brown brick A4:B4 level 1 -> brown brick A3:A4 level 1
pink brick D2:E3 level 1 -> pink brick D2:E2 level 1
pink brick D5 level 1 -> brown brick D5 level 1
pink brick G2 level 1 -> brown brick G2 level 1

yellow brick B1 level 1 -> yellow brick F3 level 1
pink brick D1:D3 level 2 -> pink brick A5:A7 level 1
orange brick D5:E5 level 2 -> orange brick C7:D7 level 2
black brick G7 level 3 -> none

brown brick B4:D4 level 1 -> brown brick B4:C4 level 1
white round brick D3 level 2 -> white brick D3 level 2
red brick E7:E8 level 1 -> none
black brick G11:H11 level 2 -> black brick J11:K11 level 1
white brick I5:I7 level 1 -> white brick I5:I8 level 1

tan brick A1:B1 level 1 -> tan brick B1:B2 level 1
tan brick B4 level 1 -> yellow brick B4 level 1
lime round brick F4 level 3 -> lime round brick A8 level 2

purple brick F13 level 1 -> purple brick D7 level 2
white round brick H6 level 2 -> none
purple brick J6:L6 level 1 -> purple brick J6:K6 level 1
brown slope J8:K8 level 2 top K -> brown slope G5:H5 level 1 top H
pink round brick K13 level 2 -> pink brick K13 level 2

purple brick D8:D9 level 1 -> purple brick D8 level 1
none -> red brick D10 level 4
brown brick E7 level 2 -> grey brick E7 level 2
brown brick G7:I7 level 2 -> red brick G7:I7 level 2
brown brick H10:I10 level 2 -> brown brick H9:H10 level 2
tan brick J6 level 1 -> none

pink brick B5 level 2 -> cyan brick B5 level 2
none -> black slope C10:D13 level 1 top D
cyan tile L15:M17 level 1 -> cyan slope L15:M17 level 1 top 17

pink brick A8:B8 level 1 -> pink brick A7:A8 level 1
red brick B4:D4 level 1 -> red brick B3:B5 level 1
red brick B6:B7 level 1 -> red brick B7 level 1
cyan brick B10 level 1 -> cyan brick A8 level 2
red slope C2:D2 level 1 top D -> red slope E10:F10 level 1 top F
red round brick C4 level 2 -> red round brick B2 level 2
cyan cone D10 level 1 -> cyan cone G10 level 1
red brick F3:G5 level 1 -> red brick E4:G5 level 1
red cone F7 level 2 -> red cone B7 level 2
::::
- _INSTRUCTIONS FOR THE TASK_:
Every line above should be printed again exactly as it stands.

- _REPLY_:
brown brick A4:B4 level 1 -> brown brick A3:A4 level 1
pink brick D2:E3 level 1 -> pink brick D2:E2 level 1
pink brick D5 level 1 -> brown brick D5 level 1
pink brick G2 level 1 -> brown brick G2 level 1

yellow brick B1 level 1 -> yellow brick F3 level 1
pink brick D1:D3 level 2 -> pink brick A5:A7 level 1
orange brick D5:E5 level 2 -> orange brick C7:D7 level 2
black brick G7 level 3 -> none

brown brick B4:D4 level 1 -> brown brick B4:C4 level 1
white round brick D3 level 2 -> white brick D3 level 2
red brick E7:E8 level 1 -> none
black brick G11:H11 level 2 -> black brick J11:K11 level 1
white brick I5:I7 level 1 -> white brick I5:I8 level 1

tan brick A1:B1 level 1 -> tan brick B1:B2 level 1
tan brick B4 level 1 -> yellow brick B4 level 1
lime round brick F4 level 3 -> lime round brick A8 level 2

purple brick F13 level 1 -> purple brick D7 level 2
white round brick H6 level 2 -> none
purple brick J6:L6 level 1 -> purple brick J6:K6 level 1
brown slope J8:K8 level 2 top K -> brown slope G5:H5 level 1 top H
pink round brick K13 level 2 -> pink brick K13 level 2

purple brick D8:D9 level 1 -> purple brick D8 level 1
none -> red brick D10 level 4
brown brick E7 level 2 -> grey brick E7 level 2
brown brick G7:I7 level 2 -> red brick G7:I7 level 2
brown brick H10:I10 level 2 -> brown brick H9:H10 level 2
tan brick J6 level 1 -> none

pink brick B5 level 2 -> cyan brick B5 level 2
none -> black slope C10:D13 level 1 top D
cyan tile L15:M17 level 1 -> cyan slope L15:M17 level 1 top 17

pink brick A8:B8 level 1 -> pink brick A7:A8 level 1
red brick B4:D4 level 1 -> red brick B3:B5 level 1
red brick B6:B7 level 1 -> red brick B7 level 1
cyan brick B10 level 1 -> cyan brick A8 level 2
red slope C2:D2 level 1 top D -> red slope E10:F10 level 1 top F
red round brick C4 level 2 -> red round brick B2 level 2
cyan cone D10 level 1 -> cyan cone G10 level 1
red brick F3:G5 level 1 -> red brick E4:G5 level 1
red cone F7 level 2 -> red cone B7 level 2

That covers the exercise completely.